== Given records ==
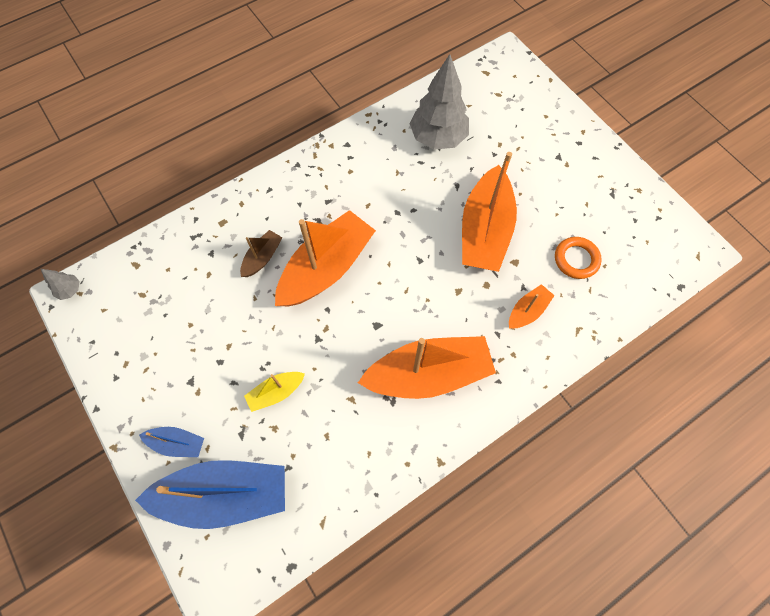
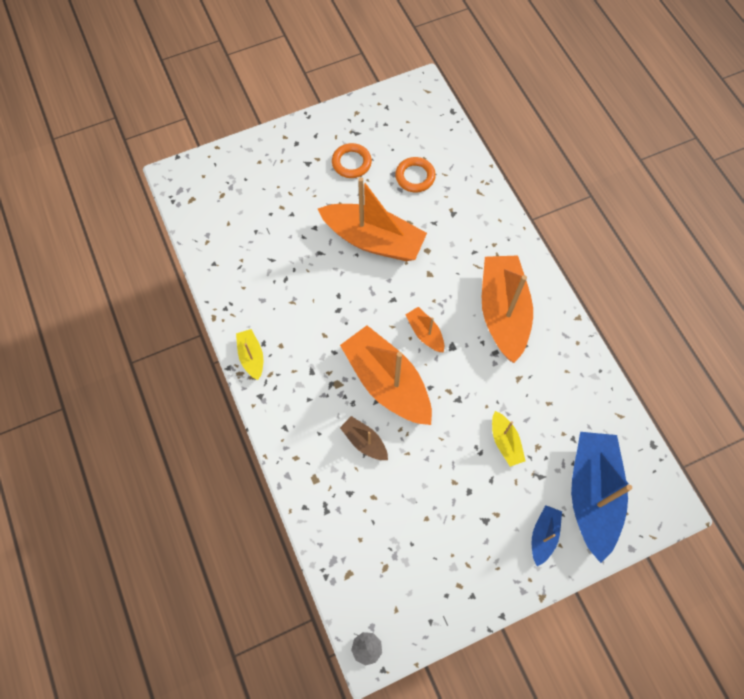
camera: 80 degrees left, 0 degrees up
(334, 150) = (251, 357): none -> yellow boat
(438, 138) = (260, 258): grey tree -> none
(527, 311) = (457, 224): orange boat -> orange boat (425, 333)
(572, 195) = (351, 163): none -> orange ring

== Description of the task ==
Output the lines from the one holding "(527, 311) = (457, 224): orange" to the last line of the material, inclusive, exactly as they appear. Add no others.

== Exercise result ==
(527, 311) = (457, 224): orange boat -> orange boat (425, 333)
(572, 195) = (351, 163): none -> orange ring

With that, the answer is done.